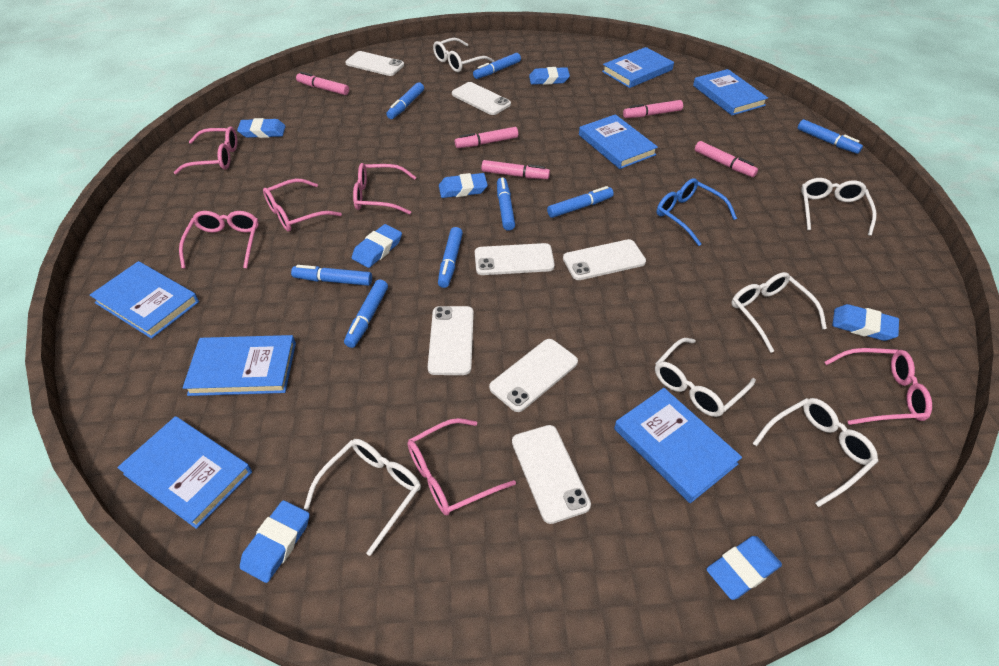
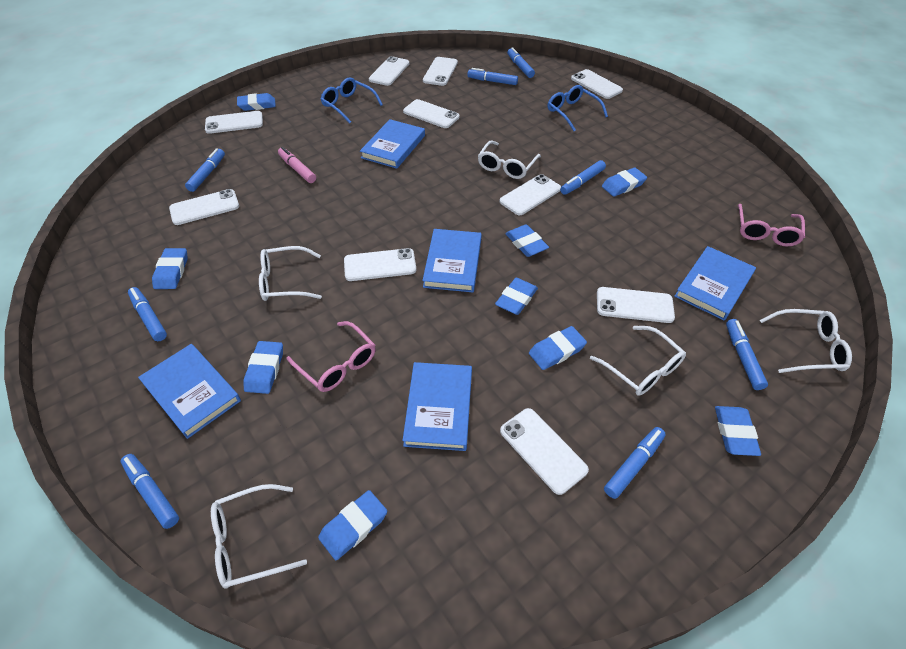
blue book: 7 -> 5
blue eraser: 7 -> 9
blue glasses: 1 -> 2
pink glasses: 6 -> 2
pink marker: 5 -> 1
white glasses: 6 -> 5
white phone: 7 -> 10

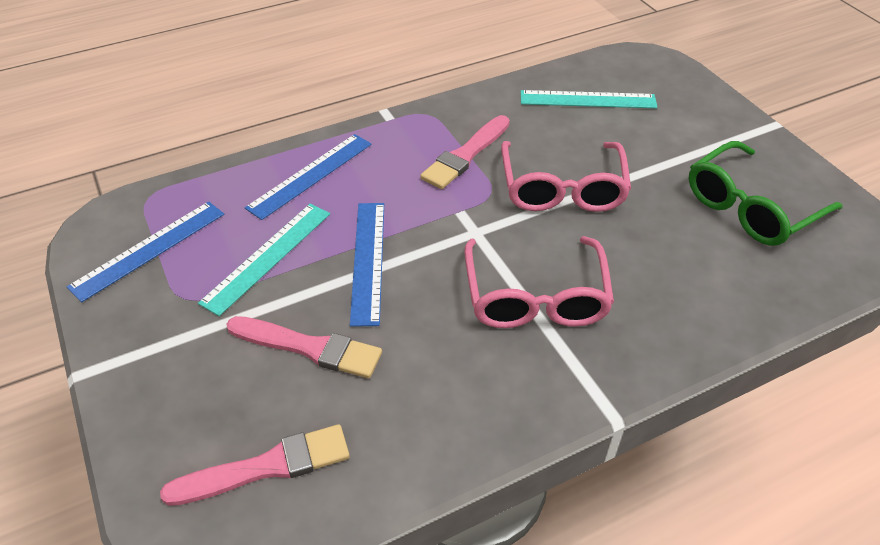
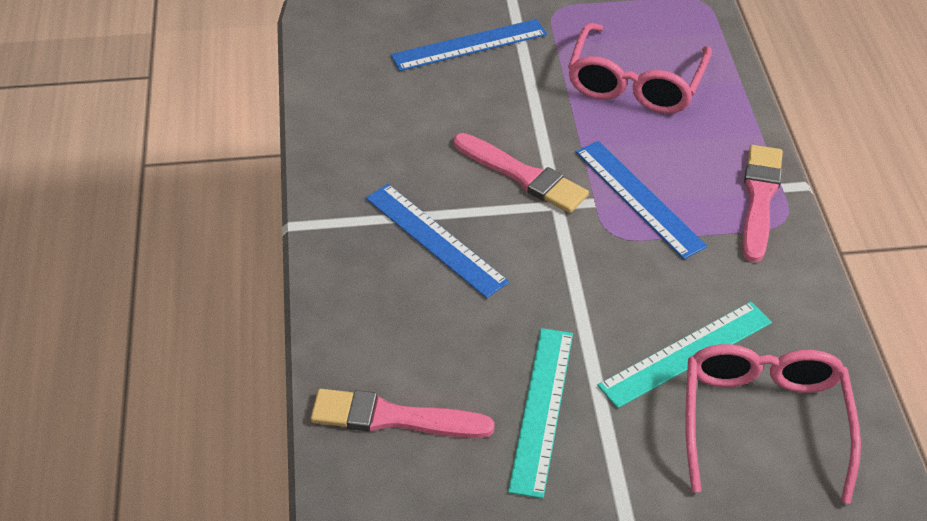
green glasses: 1 -> 0

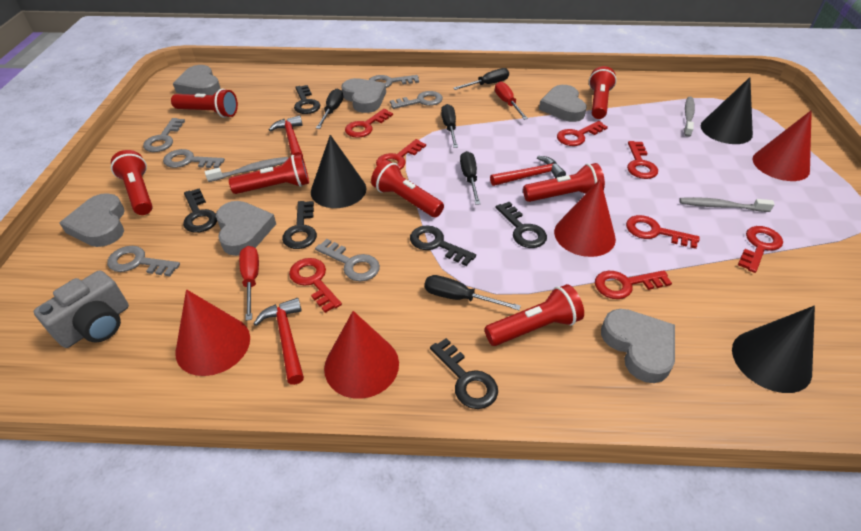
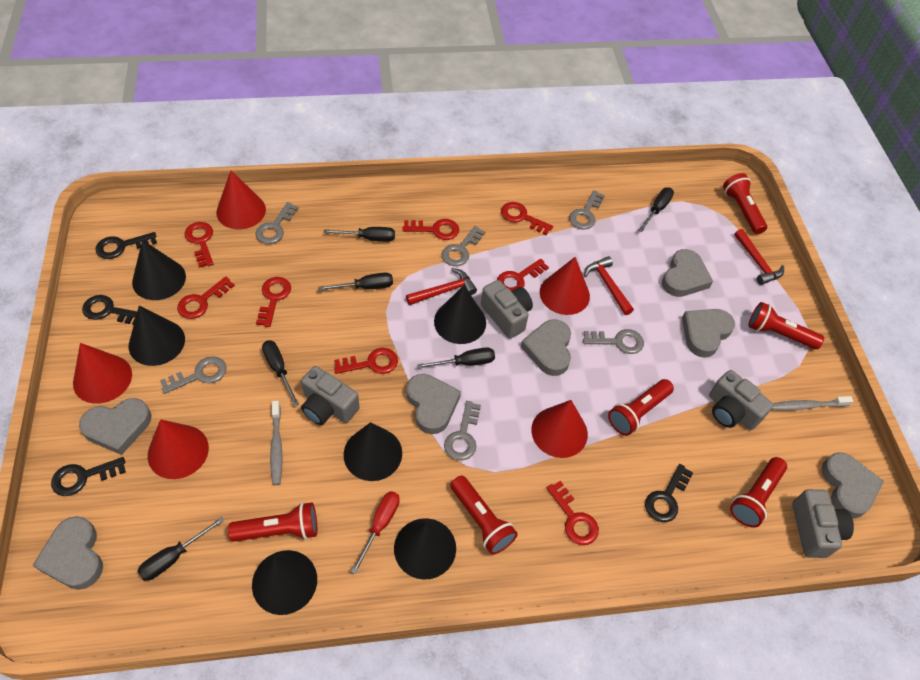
black cone: 3 -> 6
black key: 6 -> 4
black screwdriver: 5 -> 6
grey camera: 1 -> 4
grey heart: 6 -> 7
grey toothbrush: 3 -> 2
red cone: 4 -> 5
red flashlight: 7 -> 6
red screwdriver: 2 -> 1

##############################

- Exercise directions -
Report how many lines of the listing carry the word "glasses", and add nothing.

- Answer below -
4